[What to do] How many lines of the data contain the string "padlock"? Write the number and nothing more.

Before-and-after scene images
=====
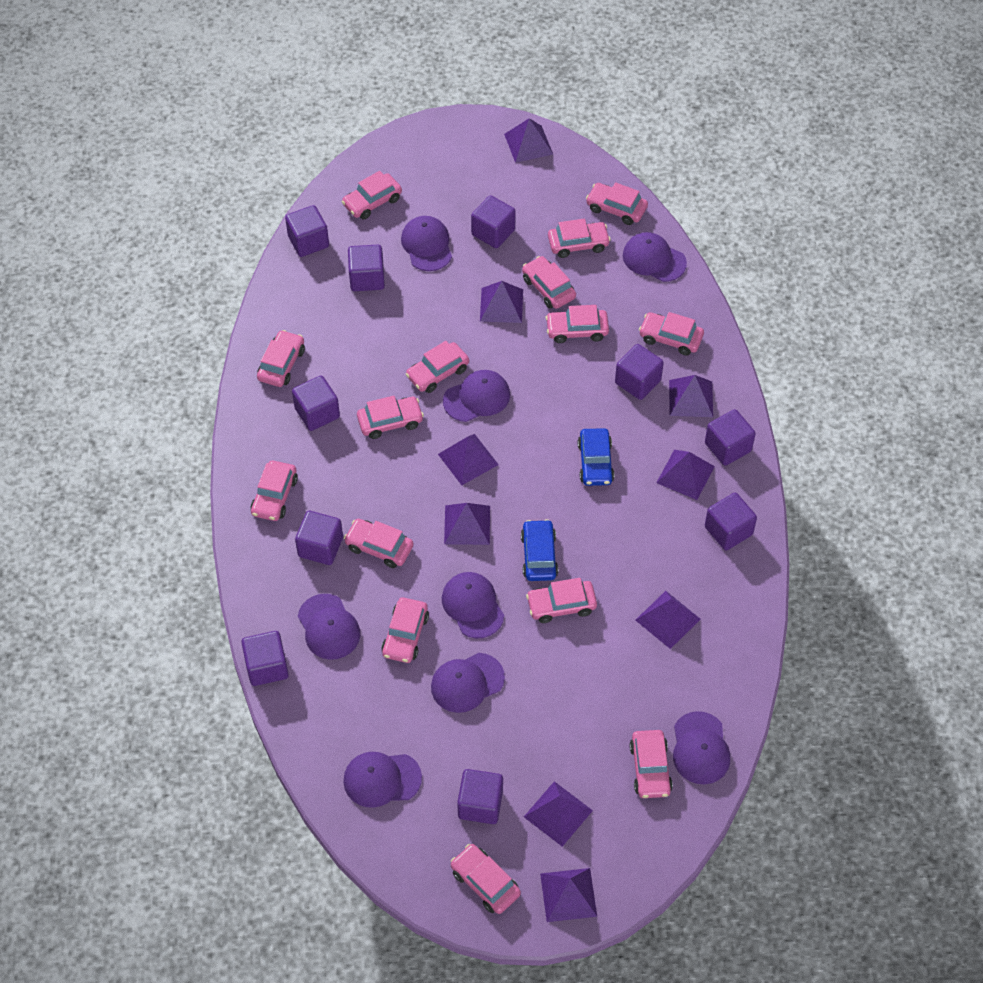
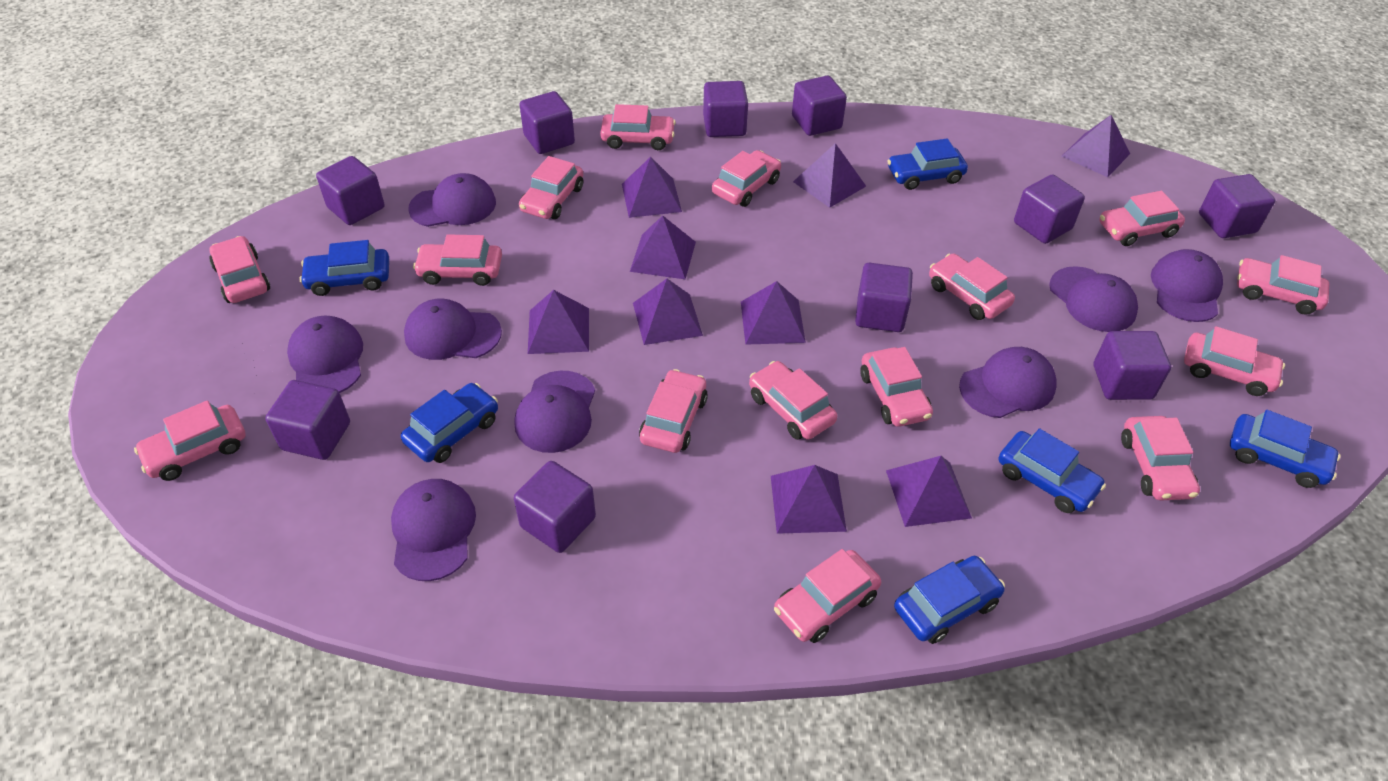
blue car: 2 -> 6

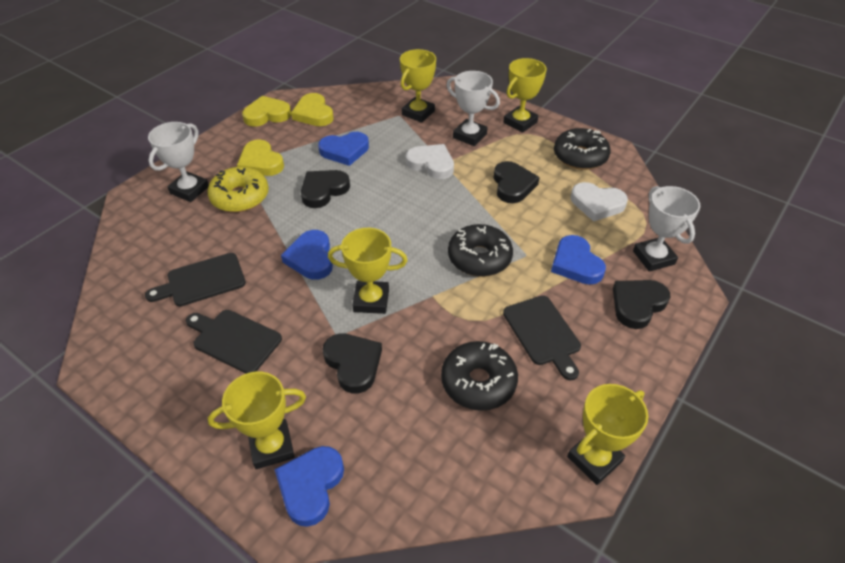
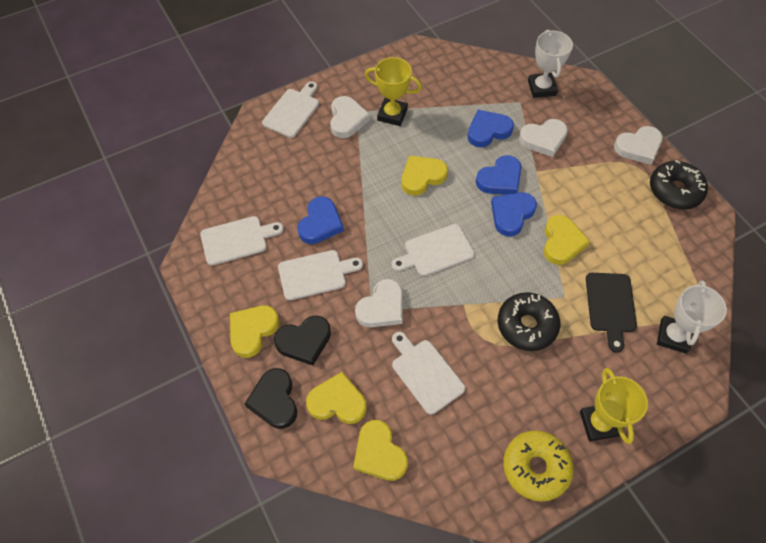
black cutting board: 3 -> 1
black donut: 3 -> 2
black heart: 4 -> 2
white cutting board: 0 -> 5
white heart: 2 -> 4
white trophy: 3 -> 2
yellow heart: 3 -> 5
yellow trophy: 5 -> 2

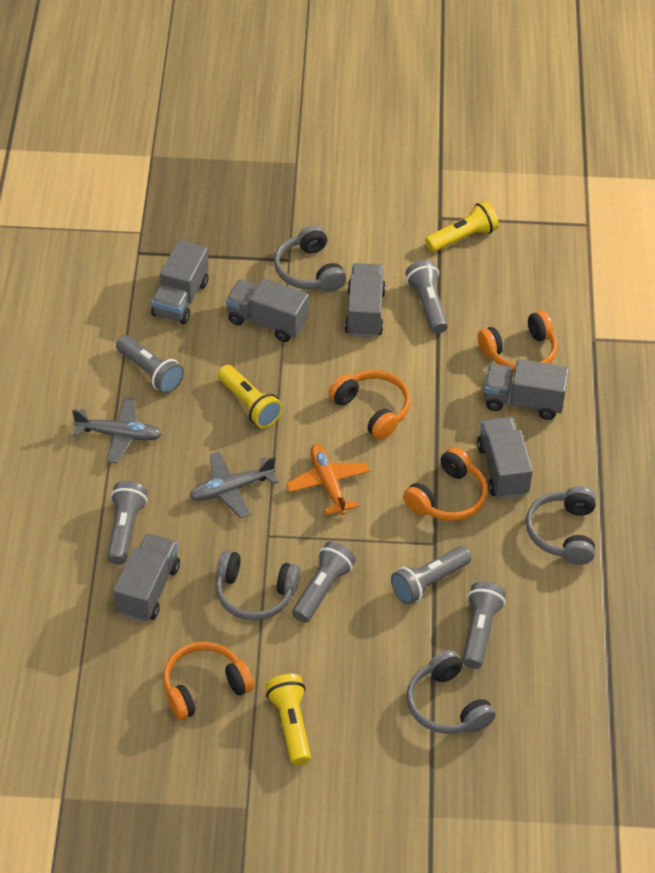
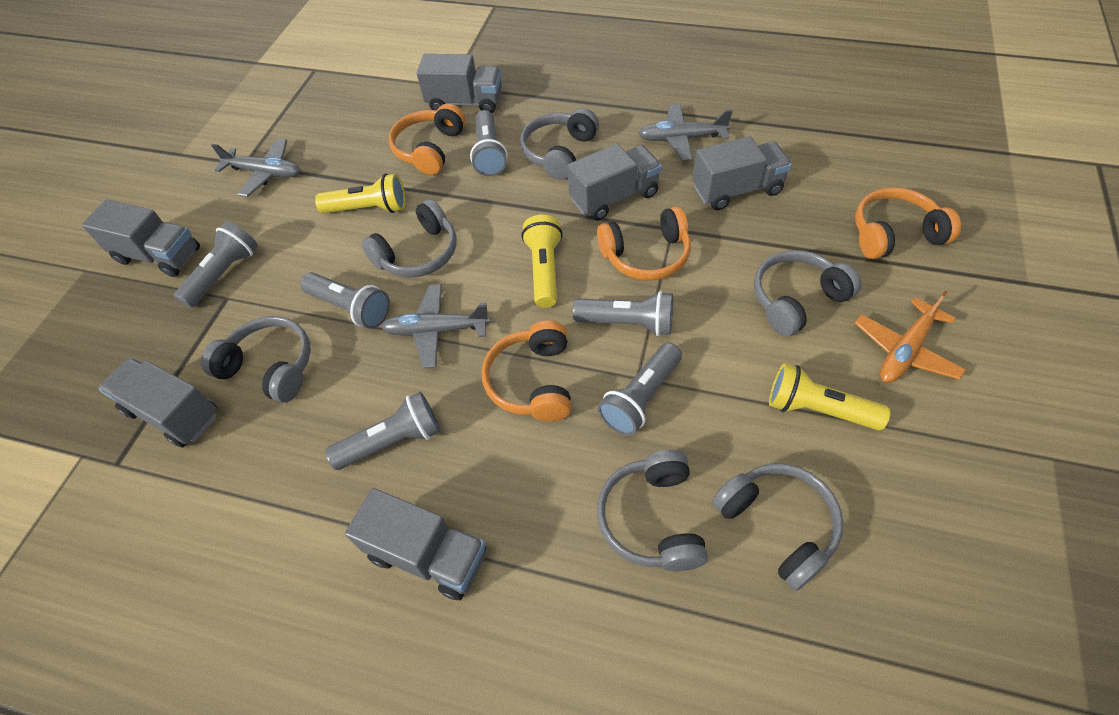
grey headphones: 4 -> 6
grey plane: 2 -> 3

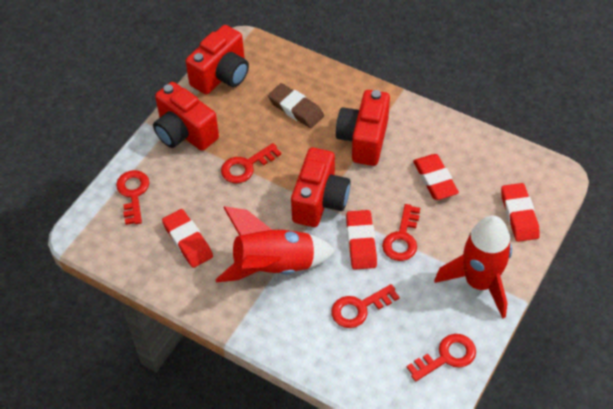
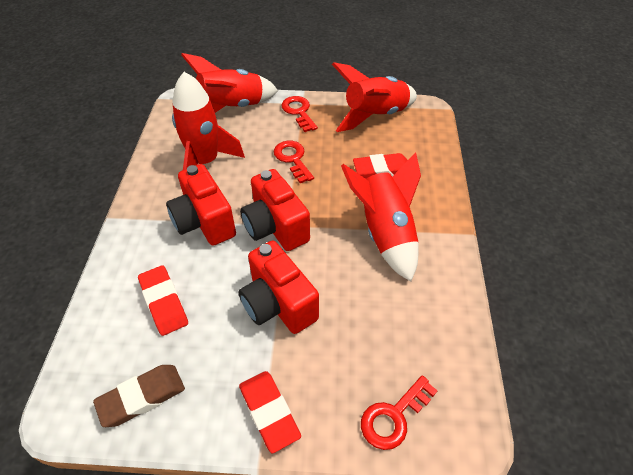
red camera: 4 -> 3
red eraser: 4 -> 3
red key: 5 -> 3
red rocket: 2 -> 4

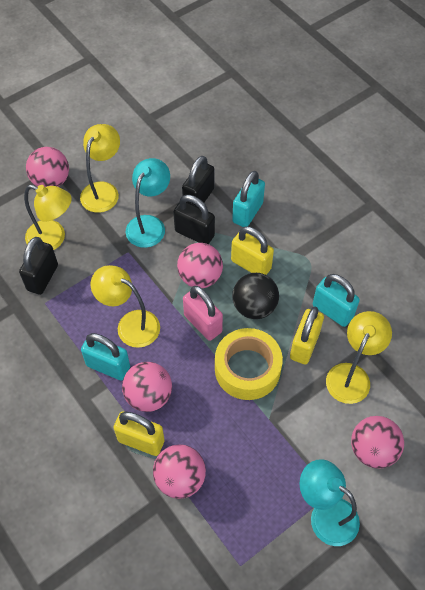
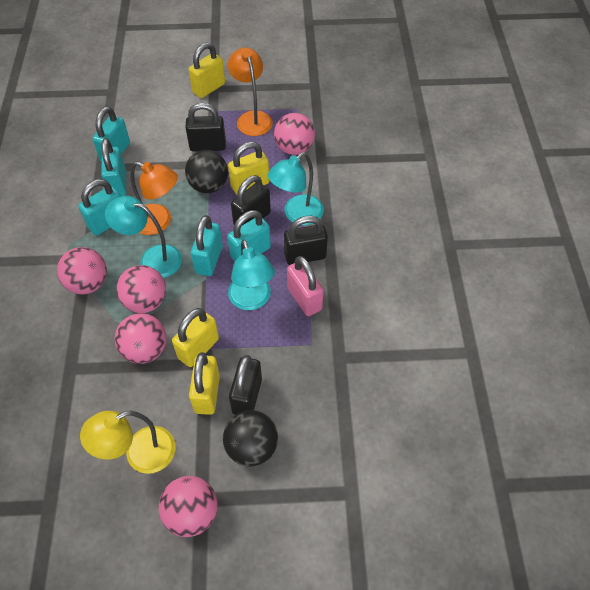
black ball: 1 -> 2
black padlock: 3 -> 4
orange lamp: 0 -> 2
turquoise lamp: 2 -> 3
turquoise padlock: 3 -> 5
yellow lamp: 4 -> 1
yellow padlock: 3 -> 4
yellow tape: 1 -> 0

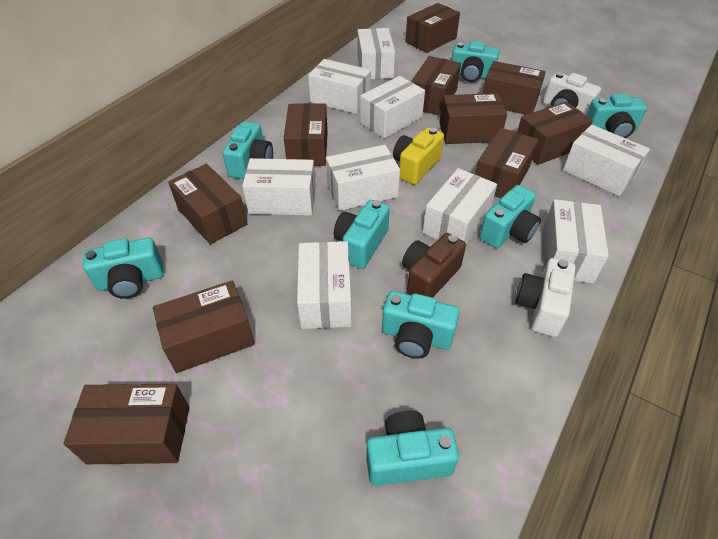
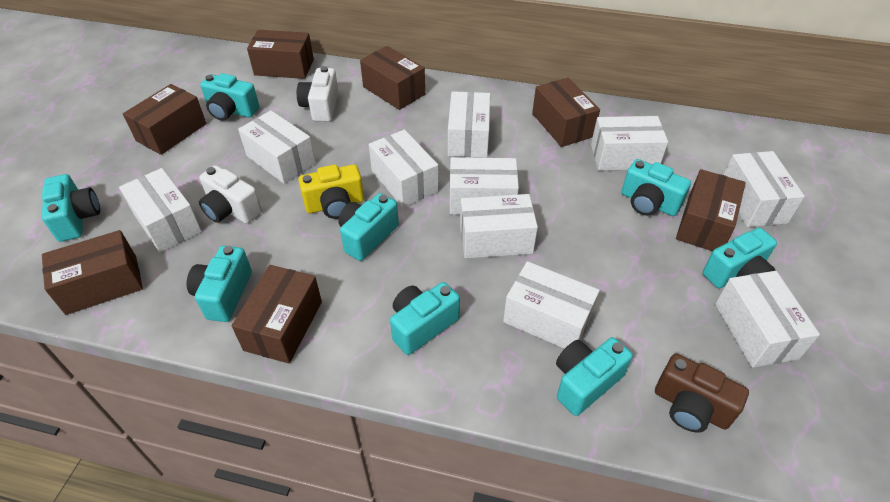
brown box: 10 -> 7
white box: 9 -> 10

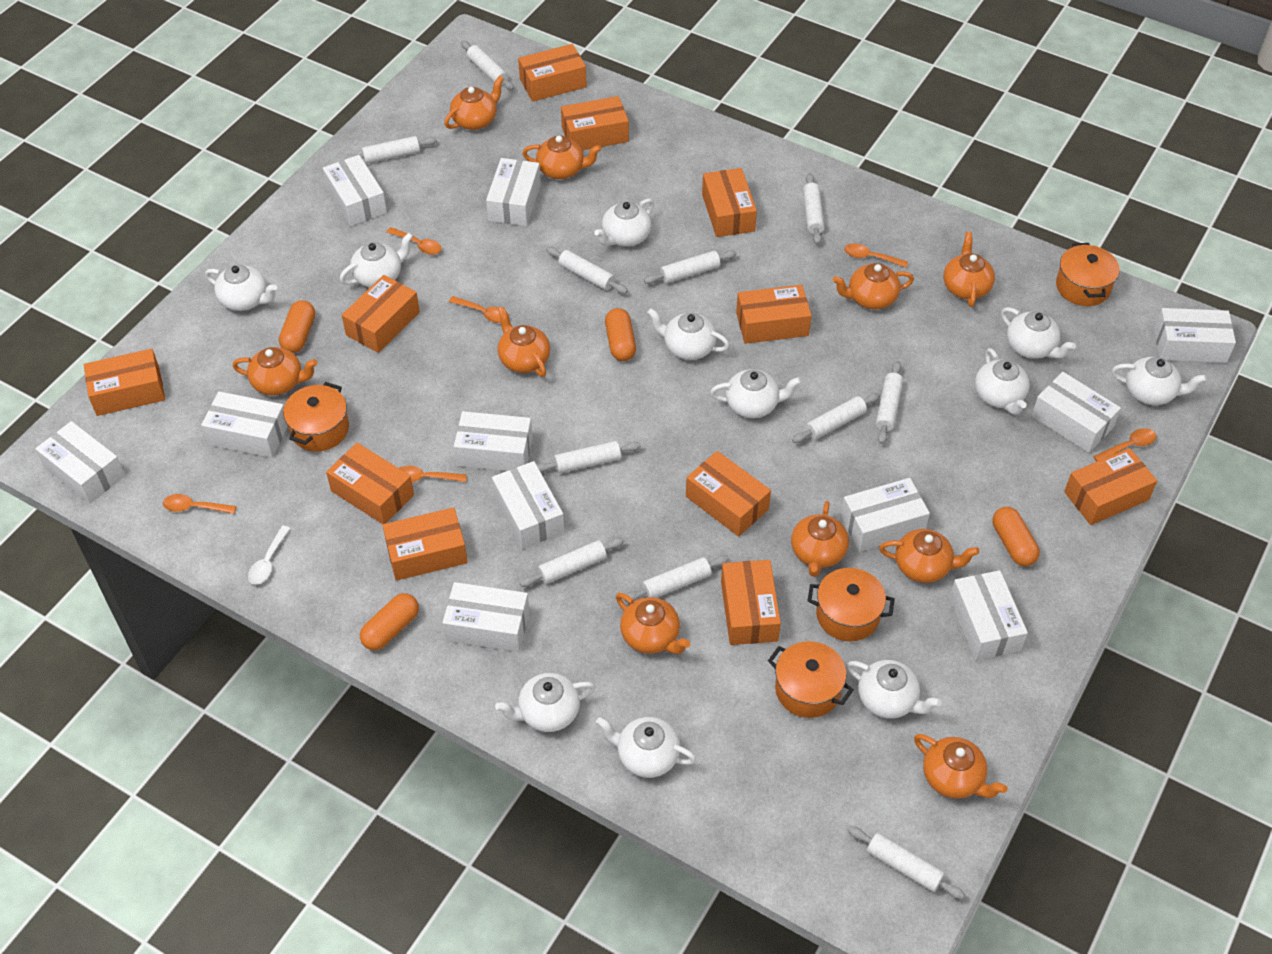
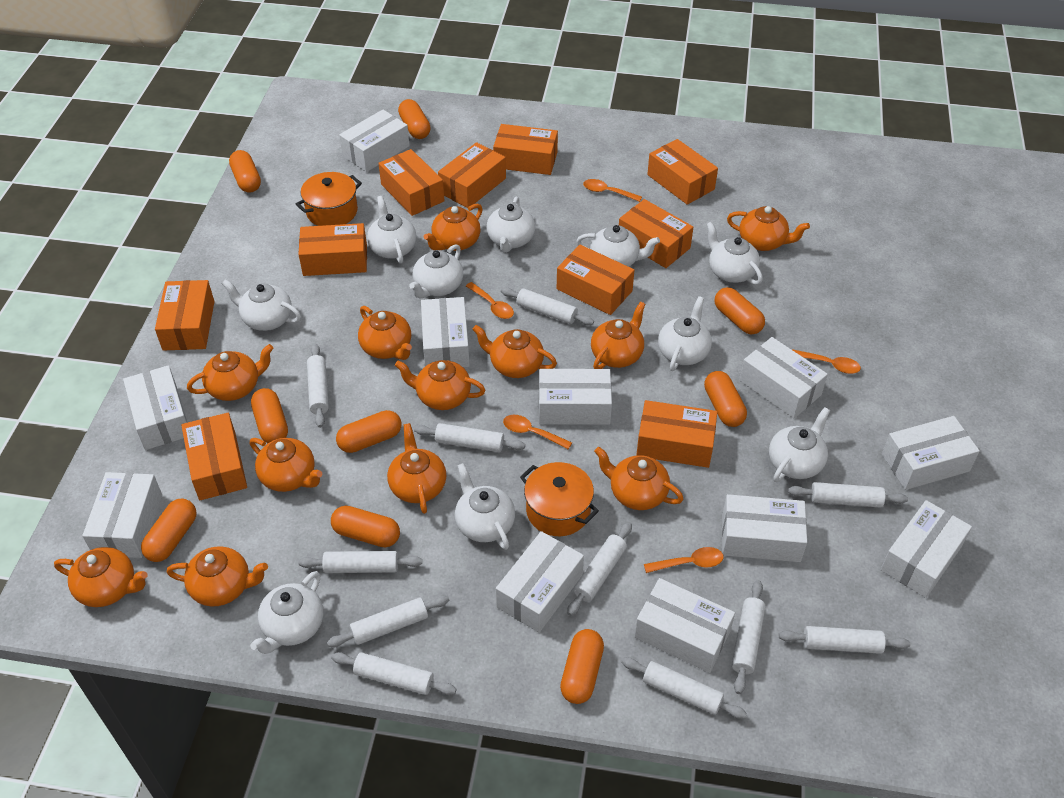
orange box: 11 -> 10
orange capsule: 4 -> 9
orange pot: 4 -> 2
orange spoon: 6 -> 5
orange teapot: 10 -> 12
white spoon: 1 -> 0
white teapot: 11 -> 10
=====
[Task result] 3